The exercise: Could you copy out the lines below word for word, leaving out the pictures?

Provided material:

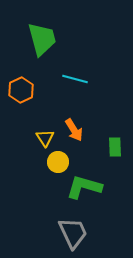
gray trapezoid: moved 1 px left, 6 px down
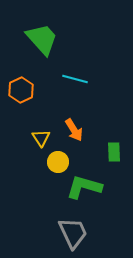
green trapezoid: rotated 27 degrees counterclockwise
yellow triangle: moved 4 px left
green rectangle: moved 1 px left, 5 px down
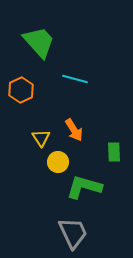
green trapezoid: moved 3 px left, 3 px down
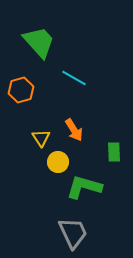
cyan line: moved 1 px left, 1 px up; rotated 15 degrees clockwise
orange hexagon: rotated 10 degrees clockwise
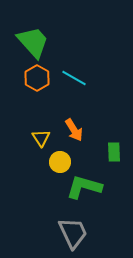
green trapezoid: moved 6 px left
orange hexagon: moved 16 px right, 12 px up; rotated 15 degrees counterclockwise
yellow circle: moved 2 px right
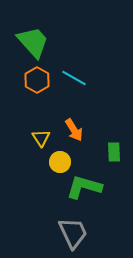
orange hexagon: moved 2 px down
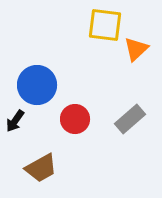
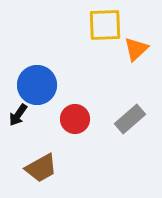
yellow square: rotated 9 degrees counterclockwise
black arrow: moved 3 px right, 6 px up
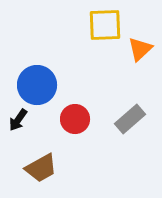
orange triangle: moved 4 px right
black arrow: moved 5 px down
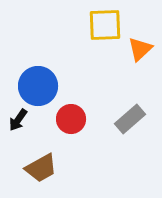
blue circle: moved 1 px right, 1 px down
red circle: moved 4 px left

Reply to the exercise:
gray trapezoid: moved 1 px left, 6 px down
green trapezoid: rotated 27 degrees counterclockwise
yellow triangle: moved 4 px left
green rectangle: moved 1 px left, 5 px down
green trapezoid: moved 3 px left, 3 px down
cyan line: moved 1 px left, 1 px up; rotated 15 degrees clockwise
orange hexagon: rotated 10 degrees clockwise
green trapezoid: moved 6 px left
orange hexagon: moved 16 px right, 12 px up; rotated 15 degrees counterclockwise
yellow circle: moved 2 px right
orange hexagon: moved 2 px down
yellow square: rotated 9 degrees counterclockwise
black arrow: moved 3 px right, 6 px up
orange triangle: moved 4 px right
black arrow: moved 5 px down
blue circle: moved 1 px right, 1 px down
red circle: moved 4 px left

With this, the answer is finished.